TASK DESCRIPTION -
Line by line, set down all the data below exactly, omitting any picture.

SOURCE RECORDS -
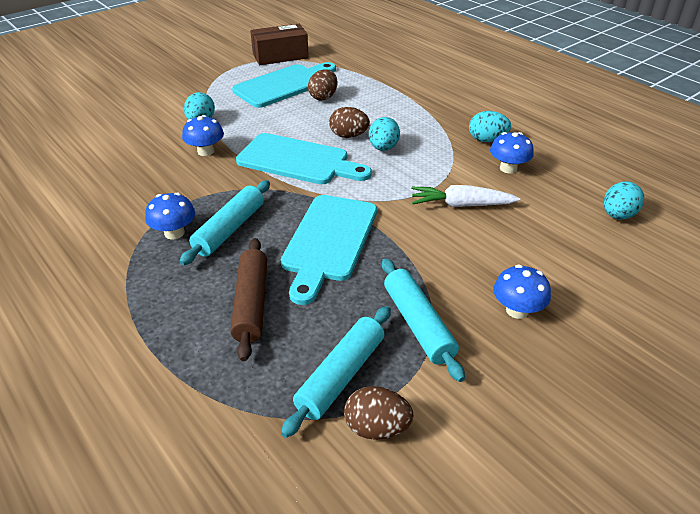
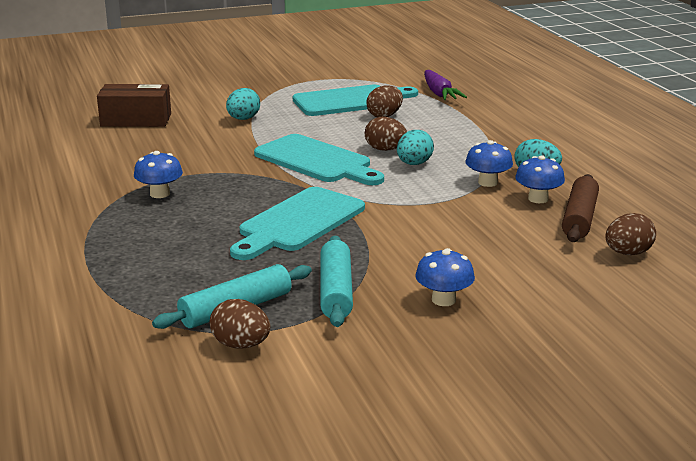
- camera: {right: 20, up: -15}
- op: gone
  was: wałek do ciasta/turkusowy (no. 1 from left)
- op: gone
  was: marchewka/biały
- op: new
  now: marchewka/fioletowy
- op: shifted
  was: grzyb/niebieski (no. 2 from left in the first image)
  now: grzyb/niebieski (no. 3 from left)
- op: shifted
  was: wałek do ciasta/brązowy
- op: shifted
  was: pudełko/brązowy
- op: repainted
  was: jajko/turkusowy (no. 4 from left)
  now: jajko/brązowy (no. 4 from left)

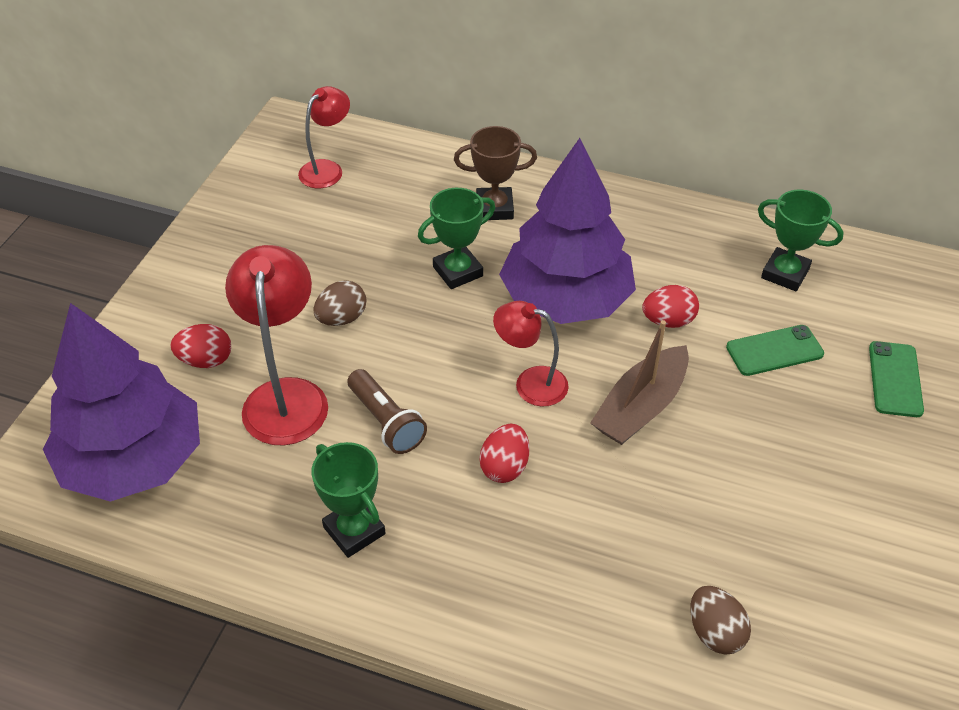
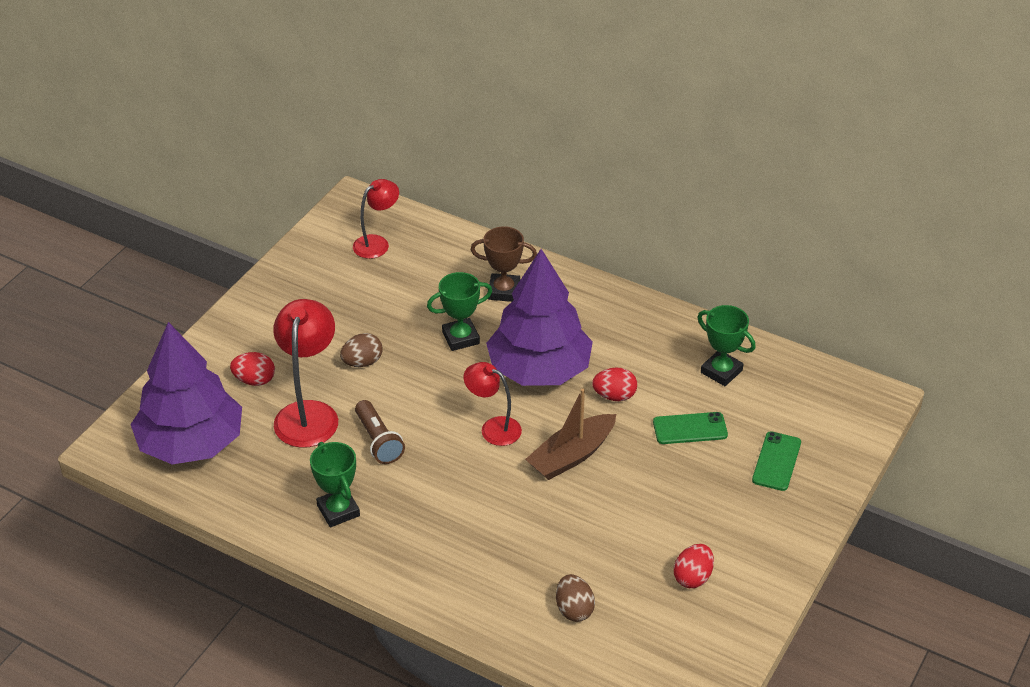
- camera: {right: 10, up: -5}
- op: shifted
  was: jajko/czerwony (no. 2 from left in the first image)
  now: jajko/czerwony (no. 3 from left)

OUTPUT OF THE TASK -
- camera: {right: 20, up: -15}
- op: gone
  was: wałek do ciasta/turkusowy (no. 1 from left)
- op: gone
  was: marchewka/biały
- op: new
  now: marchewka/fioletowy
- op: shifted
  was: grzyb/niebieski (no. 2 from left in the first image)
  now: grzyb/niebieski (no. 3 from left)
- op: shifted
  was: wałek do ciasta/brązowy
- op: shifted
  was: pudełko/brązowy
- op: repainted
  was: jajko/turkusowy (no. 4 from left)
  now: jajko/brązowy (no. 4 from left)

- camera: {right: 10, up: -5}
- op: shifted
  was: jajko/czerwony (no. 2 from left in the first image)
  now: jajko/czerwony (no. 3 from left)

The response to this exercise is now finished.